In this exercise, set down every entry that follows exactly as it appears.

**Records for the task**

+-------+

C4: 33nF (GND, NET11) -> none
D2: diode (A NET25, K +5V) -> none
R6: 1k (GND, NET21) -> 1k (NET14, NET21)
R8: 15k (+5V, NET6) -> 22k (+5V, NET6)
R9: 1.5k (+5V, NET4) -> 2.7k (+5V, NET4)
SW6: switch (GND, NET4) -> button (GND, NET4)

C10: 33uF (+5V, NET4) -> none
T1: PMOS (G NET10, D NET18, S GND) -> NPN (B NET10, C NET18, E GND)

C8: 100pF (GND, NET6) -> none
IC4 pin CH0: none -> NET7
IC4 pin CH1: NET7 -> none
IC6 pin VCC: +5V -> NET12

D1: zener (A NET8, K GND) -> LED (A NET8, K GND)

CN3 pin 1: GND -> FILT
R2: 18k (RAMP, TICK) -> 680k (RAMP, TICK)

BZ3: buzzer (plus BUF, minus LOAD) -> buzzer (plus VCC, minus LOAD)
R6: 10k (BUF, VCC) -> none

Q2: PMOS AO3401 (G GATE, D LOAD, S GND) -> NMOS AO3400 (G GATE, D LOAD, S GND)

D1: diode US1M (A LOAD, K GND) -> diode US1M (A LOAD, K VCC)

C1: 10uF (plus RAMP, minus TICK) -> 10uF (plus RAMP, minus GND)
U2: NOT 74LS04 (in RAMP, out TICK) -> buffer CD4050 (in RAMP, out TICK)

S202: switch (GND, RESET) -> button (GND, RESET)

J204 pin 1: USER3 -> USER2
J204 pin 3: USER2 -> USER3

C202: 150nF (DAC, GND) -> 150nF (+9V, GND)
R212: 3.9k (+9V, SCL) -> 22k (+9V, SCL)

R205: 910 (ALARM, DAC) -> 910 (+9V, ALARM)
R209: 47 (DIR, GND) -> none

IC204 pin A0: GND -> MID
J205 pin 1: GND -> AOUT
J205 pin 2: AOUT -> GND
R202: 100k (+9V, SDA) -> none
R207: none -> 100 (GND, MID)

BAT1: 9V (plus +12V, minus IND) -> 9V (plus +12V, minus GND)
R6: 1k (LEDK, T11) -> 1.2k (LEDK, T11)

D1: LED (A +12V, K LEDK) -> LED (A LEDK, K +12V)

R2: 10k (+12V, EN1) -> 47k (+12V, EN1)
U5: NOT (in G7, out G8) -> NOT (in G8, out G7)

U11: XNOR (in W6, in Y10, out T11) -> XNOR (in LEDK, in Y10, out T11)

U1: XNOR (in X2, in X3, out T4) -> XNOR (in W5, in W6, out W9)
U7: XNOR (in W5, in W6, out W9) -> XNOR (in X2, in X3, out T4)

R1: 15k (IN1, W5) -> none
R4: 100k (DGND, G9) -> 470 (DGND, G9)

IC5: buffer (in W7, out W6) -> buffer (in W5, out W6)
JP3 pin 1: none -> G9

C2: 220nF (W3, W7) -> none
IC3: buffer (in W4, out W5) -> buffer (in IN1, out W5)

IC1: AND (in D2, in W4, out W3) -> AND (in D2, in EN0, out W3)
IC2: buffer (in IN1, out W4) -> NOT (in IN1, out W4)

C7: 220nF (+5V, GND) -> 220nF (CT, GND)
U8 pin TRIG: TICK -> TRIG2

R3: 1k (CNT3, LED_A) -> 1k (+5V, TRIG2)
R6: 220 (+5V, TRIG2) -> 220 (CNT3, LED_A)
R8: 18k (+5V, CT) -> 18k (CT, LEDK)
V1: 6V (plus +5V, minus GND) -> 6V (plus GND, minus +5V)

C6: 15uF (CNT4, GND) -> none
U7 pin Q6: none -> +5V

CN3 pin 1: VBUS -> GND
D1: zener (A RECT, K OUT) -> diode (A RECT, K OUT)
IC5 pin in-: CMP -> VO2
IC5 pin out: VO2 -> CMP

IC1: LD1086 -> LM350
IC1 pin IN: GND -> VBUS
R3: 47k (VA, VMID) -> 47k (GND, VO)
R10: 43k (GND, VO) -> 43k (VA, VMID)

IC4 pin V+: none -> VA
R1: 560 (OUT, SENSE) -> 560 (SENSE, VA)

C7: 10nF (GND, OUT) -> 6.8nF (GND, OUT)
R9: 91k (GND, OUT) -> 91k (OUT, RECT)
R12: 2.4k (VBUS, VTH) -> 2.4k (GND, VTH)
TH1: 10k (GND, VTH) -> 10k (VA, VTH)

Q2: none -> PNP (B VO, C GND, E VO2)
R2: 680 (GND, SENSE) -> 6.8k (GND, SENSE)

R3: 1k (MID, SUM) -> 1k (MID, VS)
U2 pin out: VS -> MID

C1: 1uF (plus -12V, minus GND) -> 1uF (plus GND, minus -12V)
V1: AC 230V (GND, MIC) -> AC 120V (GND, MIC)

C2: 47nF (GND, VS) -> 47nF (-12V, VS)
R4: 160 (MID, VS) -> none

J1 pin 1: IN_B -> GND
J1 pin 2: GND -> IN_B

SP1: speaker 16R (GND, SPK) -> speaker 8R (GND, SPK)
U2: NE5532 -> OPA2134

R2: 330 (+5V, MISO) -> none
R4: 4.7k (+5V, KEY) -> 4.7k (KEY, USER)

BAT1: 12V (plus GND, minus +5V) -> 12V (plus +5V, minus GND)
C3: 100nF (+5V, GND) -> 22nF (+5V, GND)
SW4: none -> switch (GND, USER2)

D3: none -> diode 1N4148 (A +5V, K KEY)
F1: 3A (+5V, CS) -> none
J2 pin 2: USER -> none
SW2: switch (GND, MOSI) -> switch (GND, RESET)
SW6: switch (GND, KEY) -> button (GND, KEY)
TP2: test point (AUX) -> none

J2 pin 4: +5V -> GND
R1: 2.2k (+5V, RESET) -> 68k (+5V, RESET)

+-------+

**Result of this task**
C4: 33nF (GND, NET11) -> none
D2: diode (A NET25, K +5V) -> none
R6: 1k (GND, NET21) -> 1k (NET14, NET21)
R8: 15k (+5V, NET6) -> 22k (+5V, NET6)
R9: 1.5k (+5V, NET4) -> 2.7k (+5V, NET4)
SW6: switch (GND, NET4) -> button (GND, NET4)

C10: 33uF (+5V, NET4) -> none
T1: PMOS (G NET10, D NET18, S GND) -> NPN (B NET10, C NET18, E GND)

C8: 100pF (GND, NET6) -> none
IC4 pin CH0: none -> NET7
IC4 pin CH1: NET7 -> none
IC6 pin VCC: +5V -> NET12

D1: zener (A NET8, K GND) -> LED (A NET8, K GND)

CN3 pin 1: GND -> FILT
R2: 18k (RAMP, TICK) -> 680k (RAMP, TICK)

BZ3: buzzer (plus BUF, minus LOAD) -> buzzer (plus VCC, minus LOAD)
R6: 10k (BUF, VCC) -> none

Q2: PMOS AO3401 (G GATE, D LOAD, S GND) -> NMOS AO3400 (G GATE, D LOAD, S GND)

D1: diode US1M (A LOAD, K GND) -> diode US1M (A LOAD, K VCC)

C1: 10uF (plus RAMP, minus TICK) -> 10uF (plus RAMP, minus GND)
U2: NOT 74LS04 (in RAMP, out TICK) -> buffer CD4050 (in RAMP, out TICK)

S202: switch (GND, RESET) -> button (GND, RESET)

J204 pin 1: USER3 -> USER2
J204 pin 3: USER2 -> USER3

C202: 150nF (DAC, GND) -> 150nF (+9V, GND)
R212: 3.9k (+9V, SCL) -> 22k (+9V, SCL)

R205: 910 (ALARM, DAC) -> 910 (+9V, ALARM)
R209: 47 (DIR, GND) -> none

IC204 pin A0: GND -> MID
J205 pin 1: GND -> AOUT
J205 pin 2: AOUT -> GND
R202: 100k (+9V, SDA) -> none
R207: none -> 100 (GND, MID)

BAT1: 9V (plus +12V, minus IND) -> 9V (plus +12V, minus GND)
R6: 1k (LEDK, T11) -> 1.2k (LEDK, T11)

D1: LED (A +12V, K LEDK) -> LED (A LEDK, K +12V)

R2: 10k (+12V, EN1) -> 47k (+12V, EN1)
U5: NOT (in G7, out G8) -> NOT (in G8, out G7)

U11: XNOR (in W6, in Y10, out T11) -> XNOR (in LEDK, in Y10, out T11)

U1: XNOR (in X2, in X3, out T4) -> XNOR (in W5, in W6, out W9)
U7: XNOR (in W5, in W6, out W9) -> XNOR (in X2, in X3, out T4)

R1: 15k (IN1, W5) -> none
R4: 100k (DGND, G9) -> 470 (DGND, G9)

IC5: buffer (in W7, out W6) -> buffer (in W5, out W6)
JP3 pin 1: none -> G9

C2: 220nF (W3, W7) -> none
IC3: buffer (in W4, out W5) -> buffer (in IN1, out W5)

IC1: AND (in D2, in W4, out W3) -> AND (in D2, in EN0, out W3)
IC2: buffer (in IN1, out W4) -> NOT (in IN1, out W4)

C7: 220nF (+5V, GND) -> 220nF (CT, GND)
U8 pin TRIG: TICK -> TRIG2

R3: 1k (CNT3, LED_A) -> 1k (+5V, TRIG2)
R6: 220 (+5V, TRIG2) -> 220 (CNT3, LED_A)
R8: 18k (+5V, CT) -> 18k (CT, LEDK)
V1: 6V (plus +5V, minus GND) -> 6V (plus GND, minus +5V)

C6: 15uF (CNT4, GND) -> none
U7 pin Q6: none -> +5V

CN3 pin 1: VBUS -> GND
D1: zener (A RECT, K OUT) -> diode (A RECT, K OUT)
IC5 pin in-: CMP -> VO2
IC5 pin out: VO2 -> CMP

IC1: LD1086 -> LM350
IC1 pin IN: GND -> VBUS
R3: 47k (VA, VMID) -> 47k (GND, VO)
R10: 43k (GND, VO) -> 43k (VA, VMID)

IC4 pin V+: none -> VA
R1: 560 (OUT, SENSE) -> 560 (SENSE, VA)

C7: 10nF (GND, OUT) -> 6.8nF (GND, OUT)
R9: 91k (GND, OUT) -> 91k (OUT, RECT)
R12: 2.4k (VBUS, VTH) -> 2.4k (GND, VTH)
TH1: 10k (GND, VTH) -> 10k (VA, VTH)

Q2: none -> PNP (B VO, C GND, E VO2)
R2: 680 (GND, SENSE) -> 6.8k (GND, SENSE)

R3: 1k (MID, SUM) -> 1k (MID, VS)
U2 pin out: VS -> MID

C1: 1uF (plus -12V, minus GND) -> 1uF (plus GND, minus -12V)
V1: AC 230V (GND, MIC) -> AC 120V (GND, MIC)

C2: 47nF (GND, VS) -> 47nF (-12V, VS)
R4: 160 (MID, VS) -> none

J1 pin 1: IN_B -> GND
J1 pin 2: GND -> IN_B

SP1: speaker 16R (GND, SPK) -> speaker 8R (GND, SPK)
U2: NE5532 -> OPA2134

R2: 330 (+5V, MISO) -> none
R4: 4.7k (+5V, KEY) -> 4.7k (KEY, USER)

BAT1: 12V (plus GND, minus +5V) -> 12V (plus +5V, minus GND)
C3: 100nF (+5V, GND) -> 22nF (+5V, GND)
SW4: none -> switch (GND, USER2)

D3: none -> diode 1N4148 (A +5V, K KEY)
F1: 3A (+5V, CS) -> none
J2 pin 2: USER -> none
SW2: switch (GND, MOSI) -> switch (GND, RESET)
SW6: switch (GND, KEY) -> button (GND, KEY)
TP2: test point (AUX) -> none

J2 pin 4: +5V -> GND
R1: 2.2k (+5V, RESET) -> 68k (+5V, RESET)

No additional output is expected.